▶ _Records for the task_:
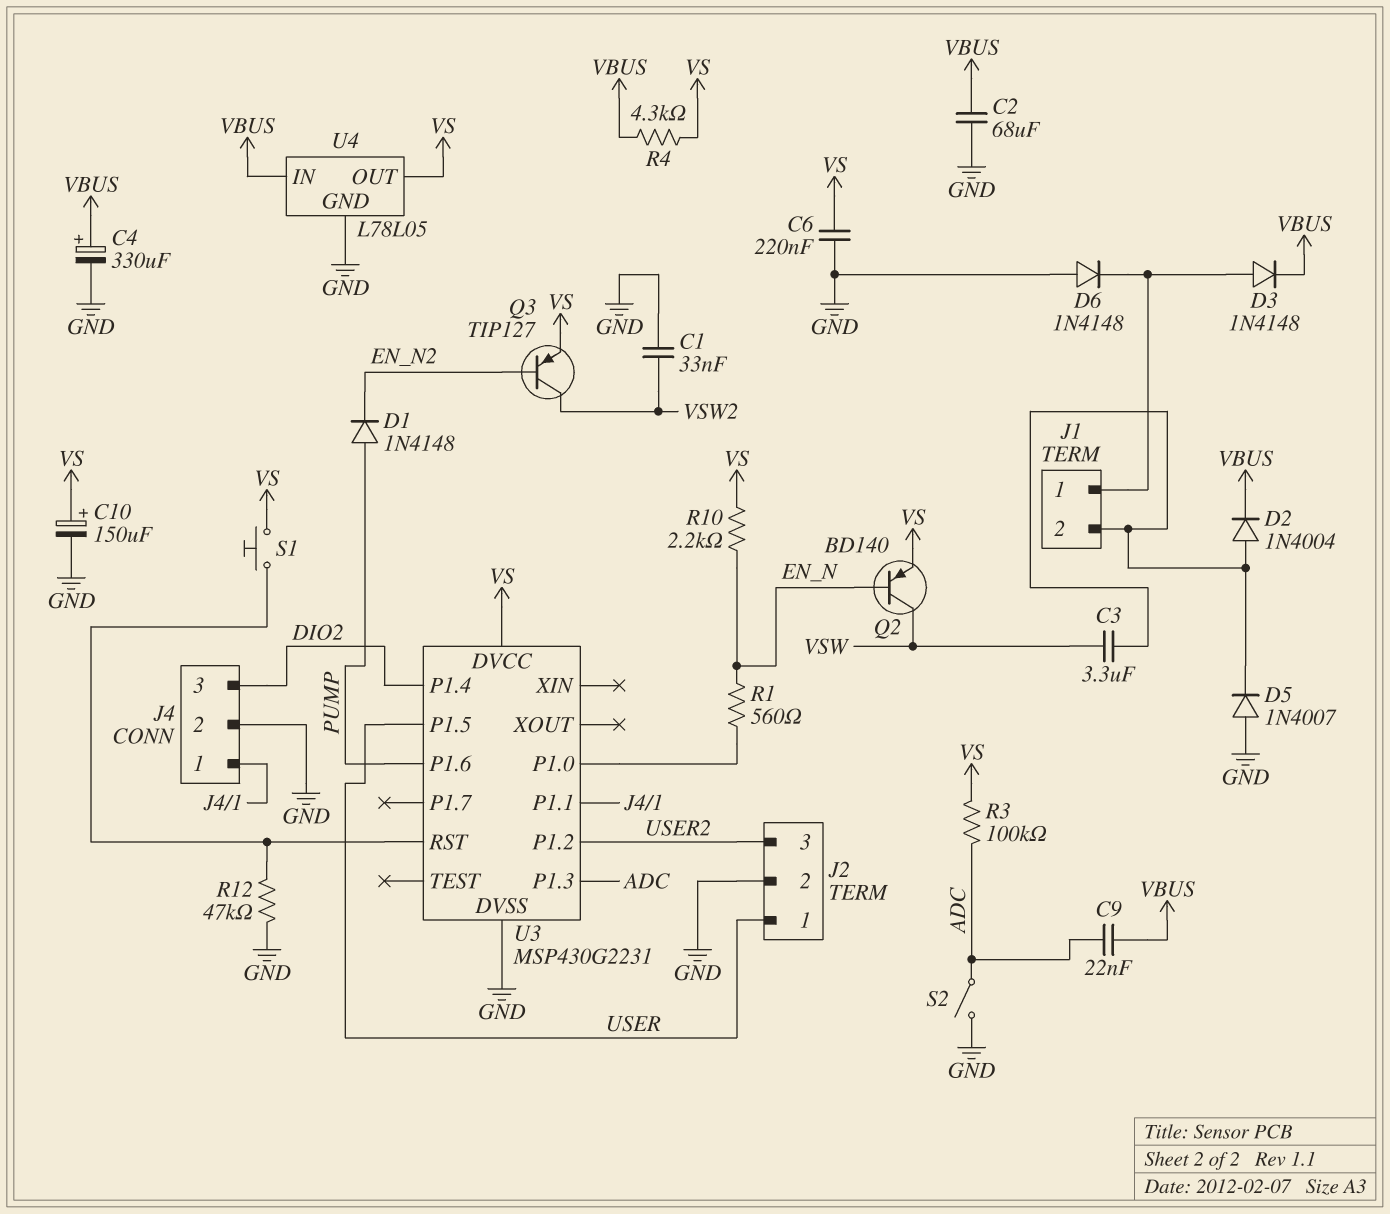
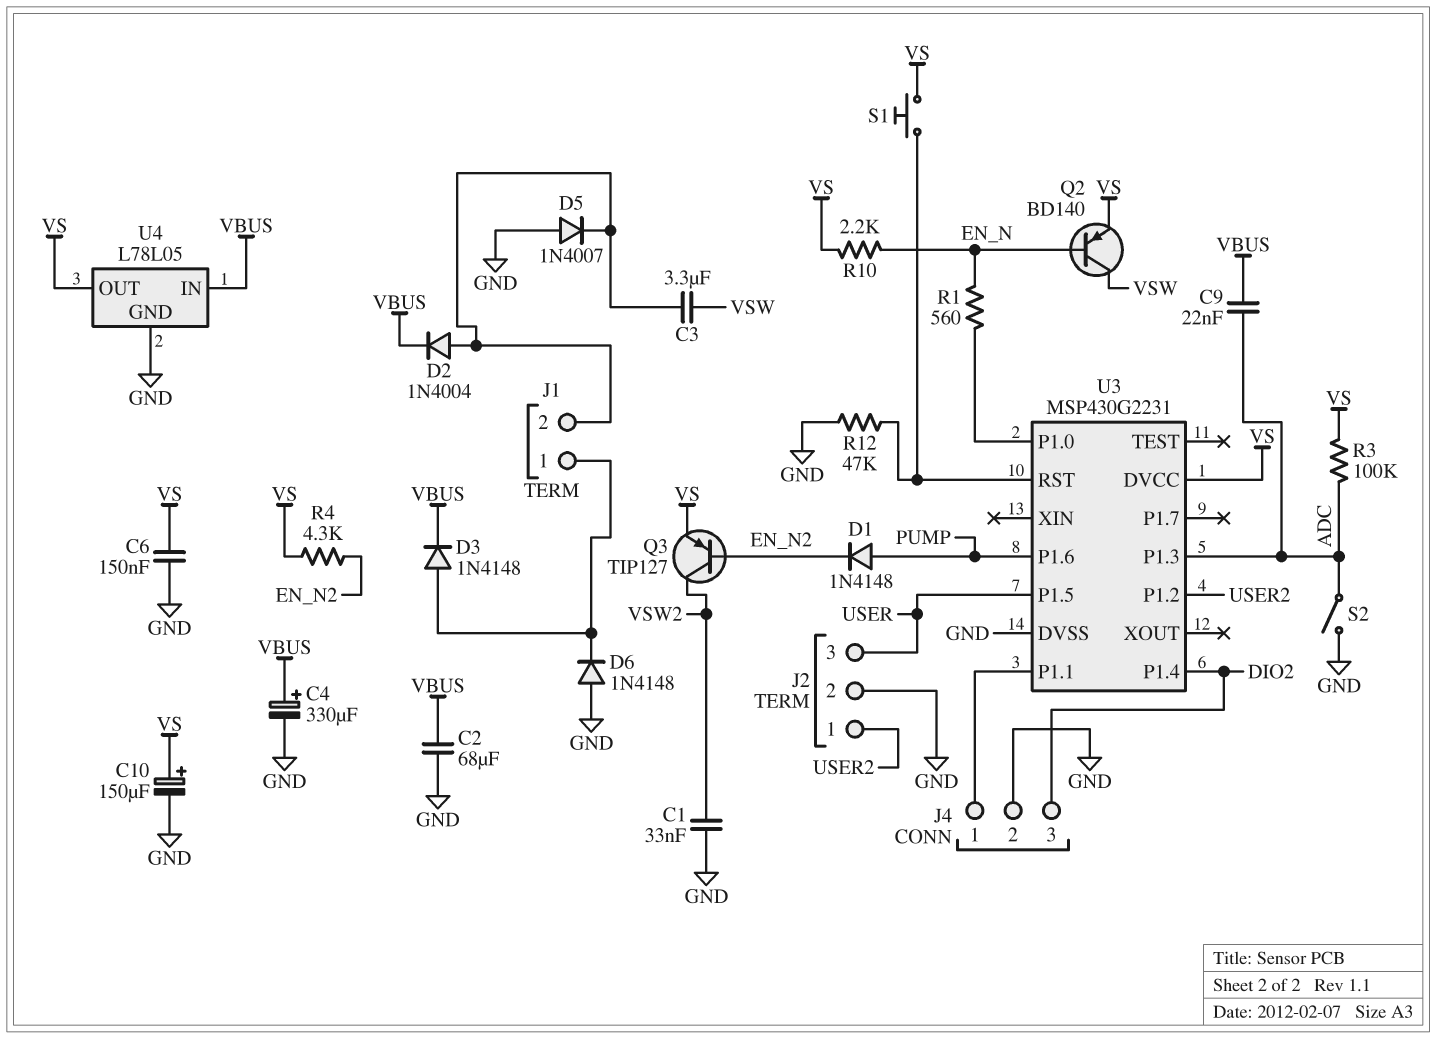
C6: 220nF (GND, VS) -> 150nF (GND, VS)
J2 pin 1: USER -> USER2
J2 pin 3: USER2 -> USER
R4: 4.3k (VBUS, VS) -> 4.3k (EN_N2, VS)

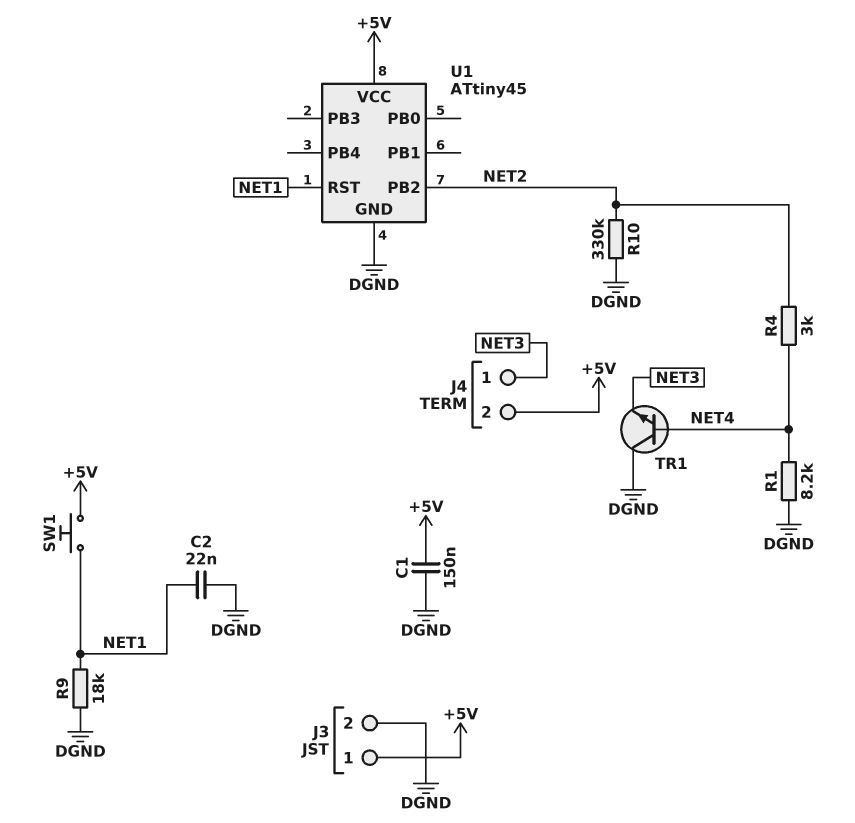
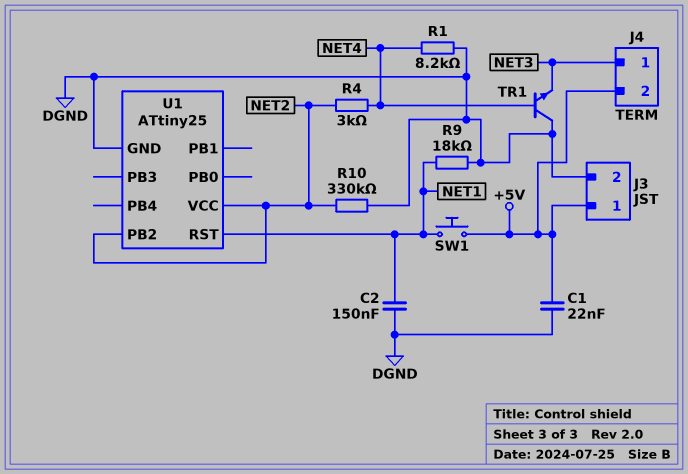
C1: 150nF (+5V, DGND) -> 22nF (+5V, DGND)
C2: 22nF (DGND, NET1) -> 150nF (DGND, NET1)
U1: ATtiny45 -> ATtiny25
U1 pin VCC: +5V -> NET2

▶ _Problem details_: Omitting all images, print the listing exactly.

▶ _Task output_:
C6: 220nF (GND, VS) -> 150nF (GND, VS)
J2 pin 1: USER -> USER2
J2 pin 3: USER2 -> USER
R4: 4.3k (VBUS, VS) -> 4.3k (EN_N2, VS)

C1: 150nF (+5V, DGND) -> 22nF (+5V, DGND)
C2: 22nF (DGND, NET1) -> 150nF (DGND, NET1)
U1: ATtiny45 -> ATtiny25
U1 pin VCC: +5V -> NET2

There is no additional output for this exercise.